## EXERCISE BRIEF
Transcribe the listing exactly, leaving out every picture.

## EXCERPTED RECORDS
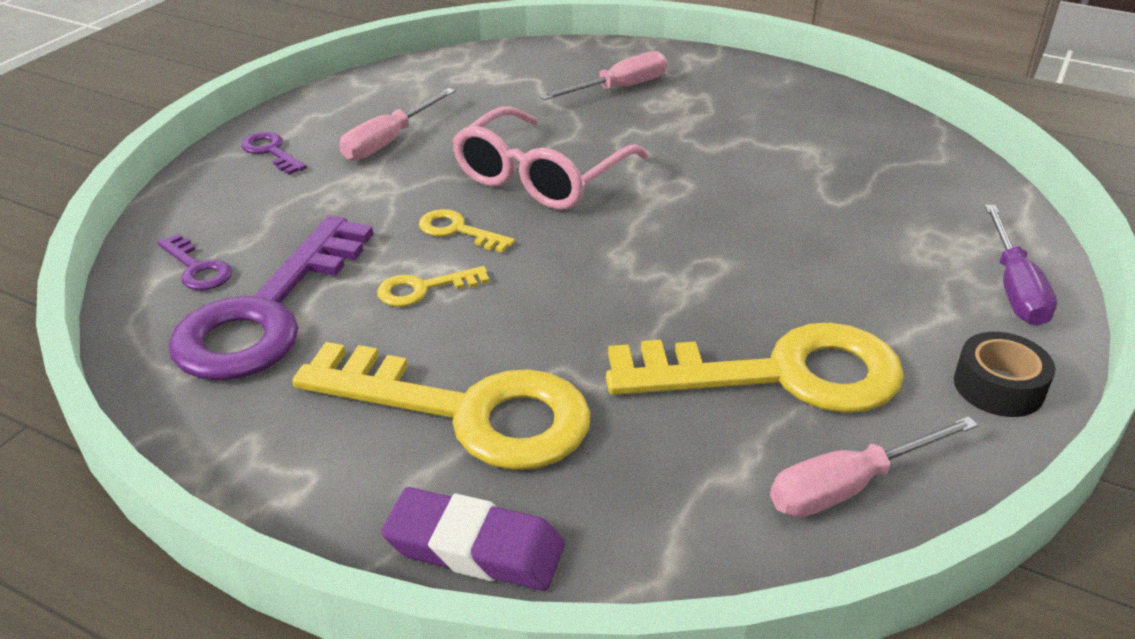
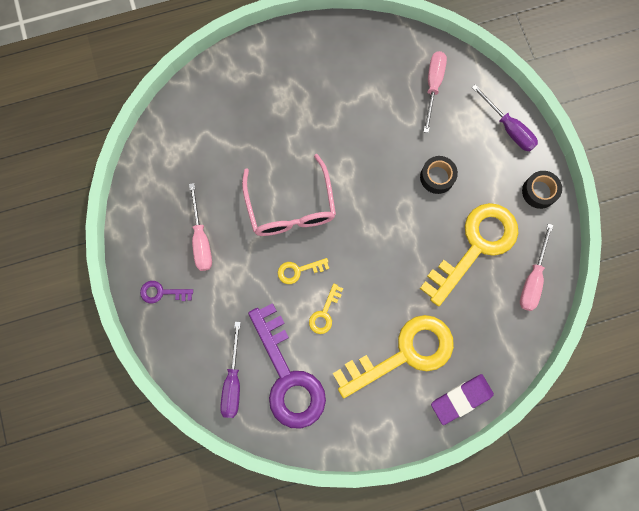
camera: 45 degrees left, 40 degrees up
(197, 269) = (233, 381): purple key -> purple screwdriver
(619, 88) = (250, 107): pink screwdriver -> pink screwdriver (433, 86)
(809, 267) = (437, 177): none -> black tape

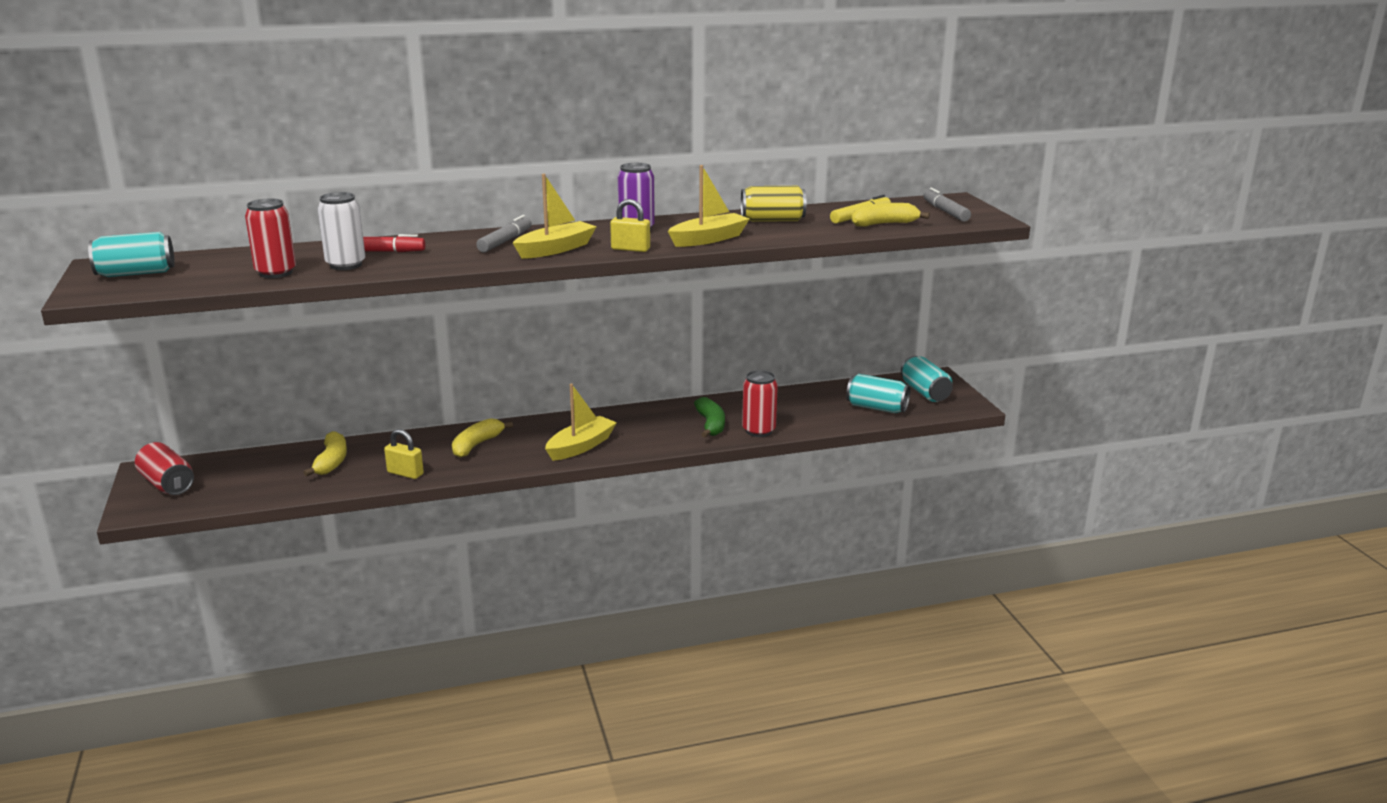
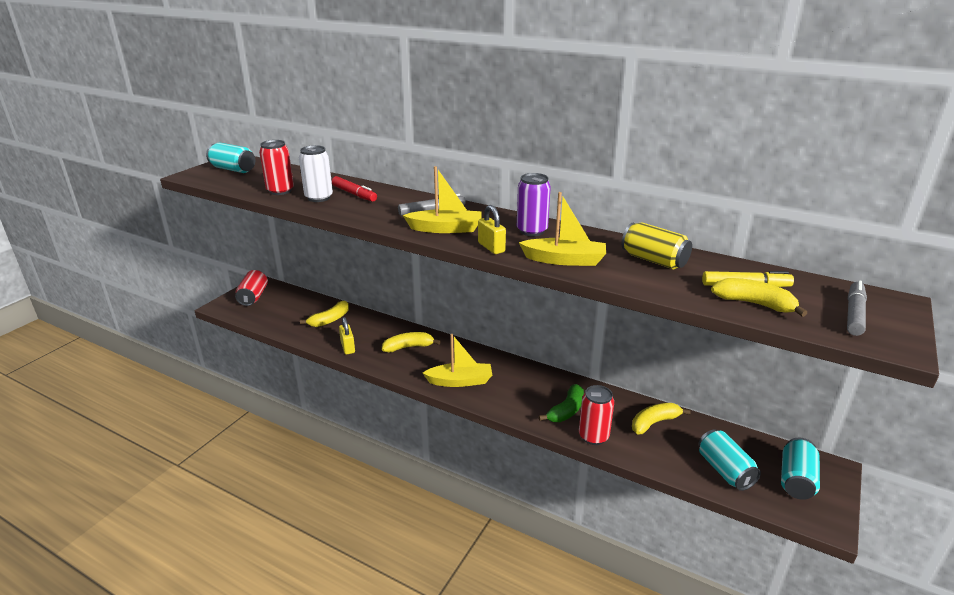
camera: 45 degrees right, 5 degrees up
(789, 402) = (654, 423): none -> yellow banana

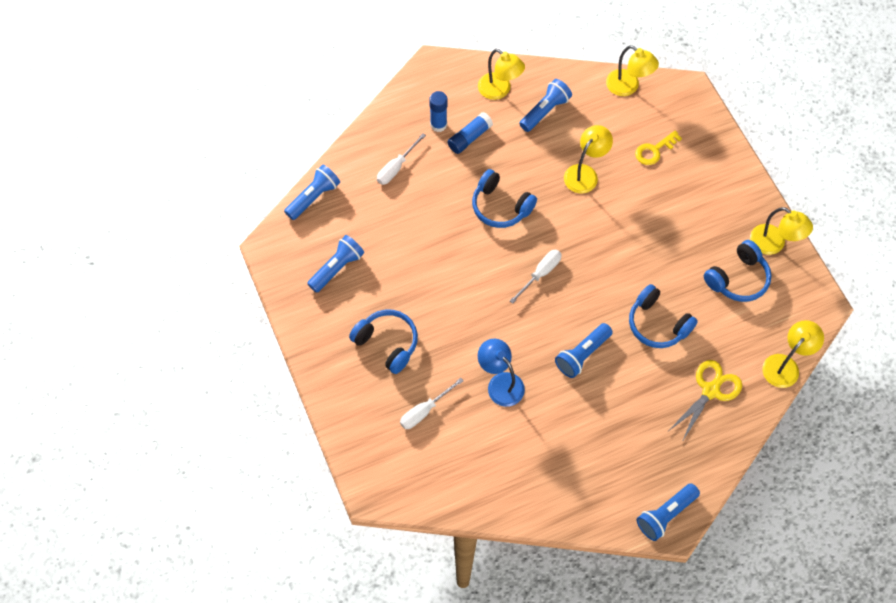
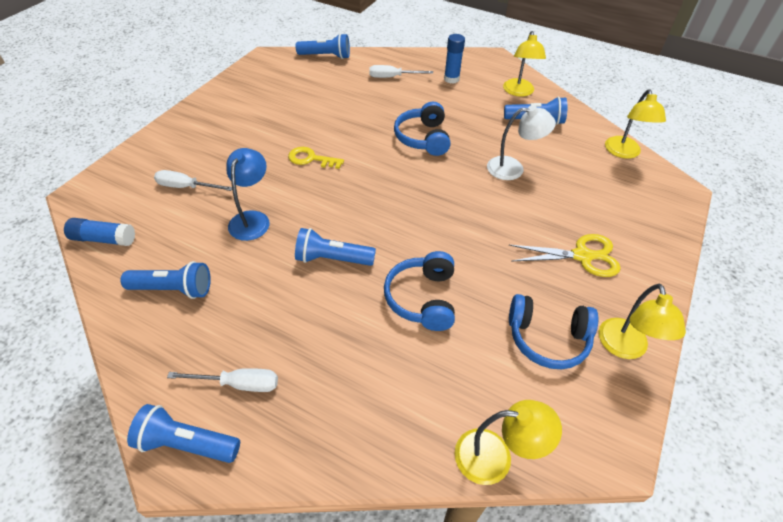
camera: 50 degrees right, 15 degrees down
(337, 268) = (279, 89): blue flashlight -> blue flashlight (173, 289)
(387, 343) = (235, 139): blue headphones -> none
(469, 138) = (460, 97): blue glue stick -> blue glue stick (103, 239)
(540, 274) = (387, 190): white screwdriver -> white screwdriver (238, 384)
(585, 173) = (513, 168): yellow lamp -> white lamp
(654, 150) = (593, 198): yellow key -> yellow key (311, 159)
(710, 390) = (389, 393): yellow scissors -> yellow scissors (582, 256)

## TASK SOLUTION
camera: 45 degrees left, 40 degrees up
(197, 269) = (233, 381): purple key -> purple screwdriver
(619, 88) = (250, 107): pink screwdriver -> pink screwdriver (433, 86)
(809, 267) = (437, 177): none -> black tape

camera: 45 degrees right, 5 degrees up
(789, 402) = (654, 423): none -> yellow banana

camera: 50 degrees right, 15 degrees down
(337, 268) = (279, 89): blue flashlight -> blue flashlight (173, 289)
(387, 343) = (235, 139): blue headphones -> none
(469, 138) = (460, 97): blue glue stick -> blue glue stick (103, 239)
(540, 274) = (387, 190): white screwdriver -> white screwdriver (238, 384)
(585, 173) = (513, 168): yellow lamp -> white lamp
(654, 150) = (593, 198): yellow key -> yellow key (311, 159)
(710, 390) = (389, 393): yellow scissors -> yellow scissors (582, 256)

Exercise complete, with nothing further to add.